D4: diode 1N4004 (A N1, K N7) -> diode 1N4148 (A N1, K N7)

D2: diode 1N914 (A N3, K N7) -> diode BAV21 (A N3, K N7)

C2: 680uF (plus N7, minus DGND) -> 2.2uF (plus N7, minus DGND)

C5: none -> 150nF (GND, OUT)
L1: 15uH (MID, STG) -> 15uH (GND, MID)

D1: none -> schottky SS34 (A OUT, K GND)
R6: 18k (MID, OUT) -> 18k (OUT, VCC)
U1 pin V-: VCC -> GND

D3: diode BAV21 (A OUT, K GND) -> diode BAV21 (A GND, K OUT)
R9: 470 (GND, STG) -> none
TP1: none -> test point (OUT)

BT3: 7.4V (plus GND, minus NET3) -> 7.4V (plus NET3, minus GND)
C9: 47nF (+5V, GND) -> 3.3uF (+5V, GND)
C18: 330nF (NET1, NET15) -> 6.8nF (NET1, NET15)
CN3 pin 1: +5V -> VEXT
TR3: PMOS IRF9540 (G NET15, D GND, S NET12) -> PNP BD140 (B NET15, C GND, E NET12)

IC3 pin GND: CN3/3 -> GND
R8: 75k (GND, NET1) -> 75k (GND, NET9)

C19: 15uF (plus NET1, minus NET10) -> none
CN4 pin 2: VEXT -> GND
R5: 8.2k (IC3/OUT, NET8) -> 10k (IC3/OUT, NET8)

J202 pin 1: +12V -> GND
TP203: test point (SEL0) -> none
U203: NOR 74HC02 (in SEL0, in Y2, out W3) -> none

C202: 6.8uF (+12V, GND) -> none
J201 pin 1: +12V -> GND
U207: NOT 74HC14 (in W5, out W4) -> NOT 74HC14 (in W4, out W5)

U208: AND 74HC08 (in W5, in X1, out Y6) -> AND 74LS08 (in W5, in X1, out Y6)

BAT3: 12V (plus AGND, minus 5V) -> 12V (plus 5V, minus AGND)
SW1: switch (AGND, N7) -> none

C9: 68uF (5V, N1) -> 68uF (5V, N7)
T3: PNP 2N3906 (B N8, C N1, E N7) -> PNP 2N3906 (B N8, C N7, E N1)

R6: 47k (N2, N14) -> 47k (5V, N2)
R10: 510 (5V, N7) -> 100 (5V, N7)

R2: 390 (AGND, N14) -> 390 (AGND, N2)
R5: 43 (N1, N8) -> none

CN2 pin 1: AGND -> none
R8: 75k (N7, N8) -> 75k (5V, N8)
------------------------------------------------
* _ABOUT THIS EXERCISE_
From the records above, extract everything verbatim.

* _COMPLETED EXERCISE_
D4: diode 1N4004 (A N1, K N7) -> diode 1N4148 (A N1, K N7)

D2: diode 1N914 (A N3, K N7) -> diode BAV21 (A N3, K N7)

C2: 680uF (plus N7, minus DGND) -> 2.2uF (plus N7, minus DGND)

C5: none -> 150nF (GND, OUT)
L1: 15uH (MID, STG) -> 15uH (GND, MID)

D1: none -> schottky SS34 (A OUT, K GND)
R6: 18k (MID, OUT) -> 18k (OUT, VCC)
U1 pin V-: VCC -> GND

D3: diode BAV21 (A OUT, K GND) -> diode BAV21 (A GND, K OUT)
R9: 470 (GND, STG) -> none
TP1: none -> test point (OUT)

BT3: 7.4V (plus GND, minus NET3) -> 7.4V (plus NET3, minus GND)
C9: 47nF (+5V, GND) -> 3.3uF (+5V, GND)
C18: 330nF (NET1, NET15) -> 6.8nF (NET1, NET15)
CN3 pin 1: +5V -> VEXT
TR3: PMOS IRF9540 (G NET15, D GND, S NET12) -> PNP BD140 (B NET15, C GND, E NET12)

IC3 pin GND: CN3/3 -> GND
R8: 75k (GND, NET1) -> 75k (GND, NET9)

C19: 15uF (plus NET1, minus NET10) -> none
CN4 pin 2: VEXT -> GND
R5: 8.2k (IC3/OUT, NET8) -> 10k (IC3/OUT, NET8)

J202 pin 1: +12V -> GND
TP203: test point (SEL0) -> none
U203: NOR 74HC02 (in SEL0, in Y2, out W3) -> none

C202: 6.8uF (+12V, GND) -> none
J201 pin 1: +12V -> GND
U207: NOT 74HC14 (in W5, out W4) -> NOT 74HC14 (in W4, out W5)

U208: AND 74HC08 (in W5, in X1, out Y6) -> AND 74LS08 (in W5, in X1, out Y6)

BAT3: 12V (plus AGND, minus 5V) -> 12V (plus 5V, minus AGND)
SW1: switch (AGND, N7) -> none

C9: 68uF (5V, N1) -> 68uF (5V, N7)
T3: PNP 2N3906 (B N8, C N1, E N7) -> PNP 2N3906 (B N8, C N7, E N1)

R6: 47k (N2, N14) -> 47k (5V, N2)
R10: 510 (5V, N7) -> 100 (5V, N7)

R2: 390 (AGND, N14) -> 390 (AGND, N2)
R5: 43 (N1, N8) -> none

CN2 pin 1: AGND -> none
R8: 75k (N7, N8) -> 75k (5V, N8)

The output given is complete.